*MATERIAL TO PROCESS*
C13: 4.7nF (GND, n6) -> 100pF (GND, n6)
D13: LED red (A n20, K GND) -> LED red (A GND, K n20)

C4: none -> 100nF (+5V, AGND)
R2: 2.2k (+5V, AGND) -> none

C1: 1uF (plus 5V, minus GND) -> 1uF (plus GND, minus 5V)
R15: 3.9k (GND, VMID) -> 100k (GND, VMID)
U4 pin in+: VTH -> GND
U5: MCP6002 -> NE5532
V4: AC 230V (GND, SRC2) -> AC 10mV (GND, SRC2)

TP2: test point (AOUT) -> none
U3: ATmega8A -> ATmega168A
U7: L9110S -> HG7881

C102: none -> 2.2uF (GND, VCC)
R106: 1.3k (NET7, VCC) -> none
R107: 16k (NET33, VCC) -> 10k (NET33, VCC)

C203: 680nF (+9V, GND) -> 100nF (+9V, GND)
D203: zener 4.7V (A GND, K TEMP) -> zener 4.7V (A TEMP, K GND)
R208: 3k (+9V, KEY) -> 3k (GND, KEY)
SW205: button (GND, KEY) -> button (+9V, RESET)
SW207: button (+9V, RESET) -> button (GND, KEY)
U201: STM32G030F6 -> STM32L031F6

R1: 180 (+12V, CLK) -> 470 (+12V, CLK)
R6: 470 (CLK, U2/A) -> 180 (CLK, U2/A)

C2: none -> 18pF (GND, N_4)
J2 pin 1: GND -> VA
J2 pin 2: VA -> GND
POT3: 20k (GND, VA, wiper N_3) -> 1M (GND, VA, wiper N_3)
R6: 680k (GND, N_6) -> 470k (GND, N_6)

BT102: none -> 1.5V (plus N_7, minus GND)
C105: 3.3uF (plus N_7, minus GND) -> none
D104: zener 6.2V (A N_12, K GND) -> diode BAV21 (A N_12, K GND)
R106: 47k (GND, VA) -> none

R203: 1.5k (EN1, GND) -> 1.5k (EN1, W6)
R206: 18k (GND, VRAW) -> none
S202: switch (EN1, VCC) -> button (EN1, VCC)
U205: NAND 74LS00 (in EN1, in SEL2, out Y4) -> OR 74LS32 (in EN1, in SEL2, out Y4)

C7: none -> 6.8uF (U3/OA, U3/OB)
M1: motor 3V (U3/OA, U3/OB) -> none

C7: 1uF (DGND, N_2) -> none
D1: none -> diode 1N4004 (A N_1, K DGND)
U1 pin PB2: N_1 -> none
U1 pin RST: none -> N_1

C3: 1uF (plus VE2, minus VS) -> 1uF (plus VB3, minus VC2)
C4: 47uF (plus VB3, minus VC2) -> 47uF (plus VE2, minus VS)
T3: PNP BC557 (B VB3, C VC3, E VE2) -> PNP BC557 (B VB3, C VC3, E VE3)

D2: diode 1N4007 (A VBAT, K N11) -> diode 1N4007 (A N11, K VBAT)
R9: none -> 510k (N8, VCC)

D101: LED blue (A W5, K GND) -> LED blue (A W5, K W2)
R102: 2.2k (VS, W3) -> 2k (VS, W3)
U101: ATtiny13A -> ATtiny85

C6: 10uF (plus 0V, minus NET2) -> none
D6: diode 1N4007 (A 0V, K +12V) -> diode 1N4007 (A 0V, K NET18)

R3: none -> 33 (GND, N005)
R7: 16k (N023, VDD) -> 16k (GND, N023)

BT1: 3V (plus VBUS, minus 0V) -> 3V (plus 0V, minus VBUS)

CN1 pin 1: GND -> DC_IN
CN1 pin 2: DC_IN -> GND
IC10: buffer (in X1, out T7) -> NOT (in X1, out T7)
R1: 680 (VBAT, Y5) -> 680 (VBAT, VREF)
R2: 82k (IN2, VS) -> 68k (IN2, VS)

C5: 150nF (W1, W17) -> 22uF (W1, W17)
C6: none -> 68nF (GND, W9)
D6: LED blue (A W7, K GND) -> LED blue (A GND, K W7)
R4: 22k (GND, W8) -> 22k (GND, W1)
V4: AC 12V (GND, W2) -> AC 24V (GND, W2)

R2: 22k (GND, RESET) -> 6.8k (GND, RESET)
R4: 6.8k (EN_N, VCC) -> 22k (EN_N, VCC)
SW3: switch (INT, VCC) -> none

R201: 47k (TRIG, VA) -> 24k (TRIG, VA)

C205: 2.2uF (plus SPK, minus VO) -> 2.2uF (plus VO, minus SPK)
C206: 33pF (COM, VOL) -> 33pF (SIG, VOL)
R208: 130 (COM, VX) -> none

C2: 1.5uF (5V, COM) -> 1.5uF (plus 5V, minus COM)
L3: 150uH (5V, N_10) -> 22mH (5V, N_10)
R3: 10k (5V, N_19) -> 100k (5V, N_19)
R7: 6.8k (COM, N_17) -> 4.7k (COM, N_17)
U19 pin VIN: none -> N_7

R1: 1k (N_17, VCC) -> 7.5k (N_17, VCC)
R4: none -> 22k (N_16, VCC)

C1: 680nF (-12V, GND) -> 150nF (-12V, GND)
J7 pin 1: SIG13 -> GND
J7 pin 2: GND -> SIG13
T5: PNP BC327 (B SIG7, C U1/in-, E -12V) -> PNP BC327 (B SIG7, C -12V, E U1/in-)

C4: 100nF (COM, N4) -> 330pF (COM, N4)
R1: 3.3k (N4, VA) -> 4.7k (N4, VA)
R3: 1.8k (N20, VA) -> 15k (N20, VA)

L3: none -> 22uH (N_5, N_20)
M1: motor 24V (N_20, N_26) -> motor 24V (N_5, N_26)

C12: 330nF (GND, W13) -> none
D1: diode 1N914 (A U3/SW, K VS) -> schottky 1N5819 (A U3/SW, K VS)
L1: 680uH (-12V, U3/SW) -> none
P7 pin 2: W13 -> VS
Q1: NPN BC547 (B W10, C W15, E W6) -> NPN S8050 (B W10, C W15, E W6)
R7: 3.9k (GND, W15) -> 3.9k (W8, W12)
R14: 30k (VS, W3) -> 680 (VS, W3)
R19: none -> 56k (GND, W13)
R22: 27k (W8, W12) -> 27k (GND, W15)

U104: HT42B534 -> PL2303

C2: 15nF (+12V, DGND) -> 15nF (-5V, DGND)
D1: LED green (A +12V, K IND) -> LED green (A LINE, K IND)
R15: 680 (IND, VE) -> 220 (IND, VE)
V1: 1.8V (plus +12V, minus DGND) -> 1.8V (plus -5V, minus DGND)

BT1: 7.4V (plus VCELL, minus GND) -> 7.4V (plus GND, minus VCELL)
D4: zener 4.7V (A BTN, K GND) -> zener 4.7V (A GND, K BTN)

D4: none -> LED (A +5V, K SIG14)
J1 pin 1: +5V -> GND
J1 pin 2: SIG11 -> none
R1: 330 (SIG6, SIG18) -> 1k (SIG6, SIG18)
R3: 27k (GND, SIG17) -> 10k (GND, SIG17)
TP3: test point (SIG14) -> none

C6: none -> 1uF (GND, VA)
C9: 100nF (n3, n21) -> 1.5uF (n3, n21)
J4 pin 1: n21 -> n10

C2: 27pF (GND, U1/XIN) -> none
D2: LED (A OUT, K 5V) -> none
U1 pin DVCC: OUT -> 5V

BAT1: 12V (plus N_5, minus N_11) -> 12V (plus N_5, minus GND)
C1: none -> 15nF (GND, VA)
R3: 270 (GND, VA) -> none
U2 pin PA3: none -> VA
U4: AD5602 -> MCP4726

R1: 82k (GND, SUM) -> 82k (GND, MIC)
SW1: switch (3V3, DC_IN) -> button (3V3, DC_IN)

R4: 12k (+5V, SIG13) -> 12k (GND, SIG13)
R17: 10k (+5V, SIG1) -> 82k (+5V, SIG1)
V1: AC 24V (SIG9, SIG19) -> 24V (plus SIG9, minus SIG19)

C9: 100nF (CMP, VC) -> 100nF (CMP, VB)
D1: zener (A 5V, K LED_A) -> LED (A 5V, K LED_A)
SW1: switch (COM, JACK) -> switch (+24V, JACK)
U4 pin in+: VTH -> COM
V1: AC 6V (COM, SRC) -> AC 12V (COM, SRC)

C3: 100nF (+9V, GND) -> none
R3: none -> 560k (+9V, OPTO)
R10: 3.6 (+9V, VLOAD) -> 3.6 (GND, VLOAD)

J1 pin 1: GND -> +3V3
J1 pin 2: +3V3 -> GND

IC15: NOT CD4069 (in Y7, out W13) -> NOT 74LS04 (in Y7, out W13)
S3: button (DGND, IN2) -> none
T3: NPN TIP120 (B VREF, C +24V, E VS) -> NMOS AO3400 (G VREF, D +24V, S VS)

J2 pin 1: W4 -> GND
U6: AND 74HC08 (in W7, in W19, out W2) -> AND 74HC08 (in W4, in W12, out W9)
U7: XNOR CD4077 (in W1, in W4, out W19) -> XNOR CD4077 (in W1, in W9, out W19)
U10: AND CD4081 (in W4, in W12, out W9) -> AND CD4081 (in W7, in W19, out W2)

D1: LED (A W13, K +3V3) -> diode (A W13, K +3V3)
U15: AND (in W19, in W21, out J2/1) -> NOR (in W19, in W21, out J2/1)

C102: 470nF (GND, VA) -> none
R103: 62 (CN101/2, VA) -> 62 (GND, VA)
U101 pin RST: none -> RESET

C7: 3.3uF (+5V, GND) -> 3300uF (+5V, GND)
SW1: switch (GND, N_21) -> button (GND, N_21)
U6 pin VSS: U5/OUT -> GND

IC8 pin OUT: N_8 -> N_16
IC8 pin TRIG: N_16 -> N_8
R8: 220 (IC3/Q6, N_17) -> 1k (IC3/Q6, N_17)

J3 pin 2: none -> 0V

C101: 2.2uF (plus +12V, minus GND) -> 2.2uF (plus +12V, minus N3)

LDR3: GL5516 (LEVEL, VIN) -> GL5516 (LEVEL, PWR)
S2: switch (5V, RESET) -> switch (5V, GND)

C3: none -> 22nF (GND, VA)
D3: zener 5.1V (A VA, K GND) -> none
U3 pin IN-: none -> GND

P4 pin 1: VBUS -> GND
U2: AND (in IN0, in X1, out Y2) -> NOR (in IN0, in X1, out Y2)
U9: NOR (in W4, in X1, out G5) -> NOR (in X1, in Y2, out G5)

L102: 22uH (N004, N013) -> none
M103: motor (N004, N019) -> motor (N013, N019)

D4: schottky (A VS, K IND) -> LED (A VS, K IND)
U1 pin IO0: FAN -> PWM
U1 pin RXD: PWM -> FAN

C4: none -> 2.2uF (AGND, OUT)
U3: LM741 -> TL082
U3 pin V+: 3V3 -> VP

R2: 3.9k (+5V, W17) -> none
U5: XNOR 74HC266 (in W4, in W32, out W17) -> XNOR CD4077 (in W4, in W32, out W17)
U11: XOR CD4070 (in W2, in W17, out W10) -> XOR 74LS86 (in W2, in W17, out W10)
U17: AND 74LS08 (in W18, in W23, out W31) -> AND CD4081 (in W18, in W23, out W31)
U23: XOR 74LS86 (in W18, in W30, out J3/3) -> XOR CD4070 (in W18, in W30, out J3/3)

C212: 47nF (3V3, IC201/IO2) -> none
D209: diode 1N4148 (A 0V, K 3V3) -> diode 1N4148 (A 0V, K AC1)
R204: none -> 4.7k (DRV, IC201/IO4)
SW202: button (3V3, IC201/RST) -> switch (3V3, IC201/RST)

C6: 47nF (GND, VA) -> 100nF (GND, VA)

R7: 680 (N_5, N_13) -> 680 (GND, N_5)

*ACTION ITEM*
Search the entries above for "switch". Show every line that has it.

*ANSWER TO THIS TASK*
S202: switch (EN1, VCC) -> button (EN1, VCC)
SW3: switch (INT, VCC) -> none
SW1: switch (3V3, DC_IN) -> button (3V3, DC_IN)
SW1: switch (COM, JACK) -> switch (+24V, JACK)
SW1: switch (GND, N_21) -> button (GND, N_21)
S2: switch (5V, RESET) -> switch (5V, GND)
SW202: button (3V3, IC201/RST) -> switch (3V3, IC201/RST)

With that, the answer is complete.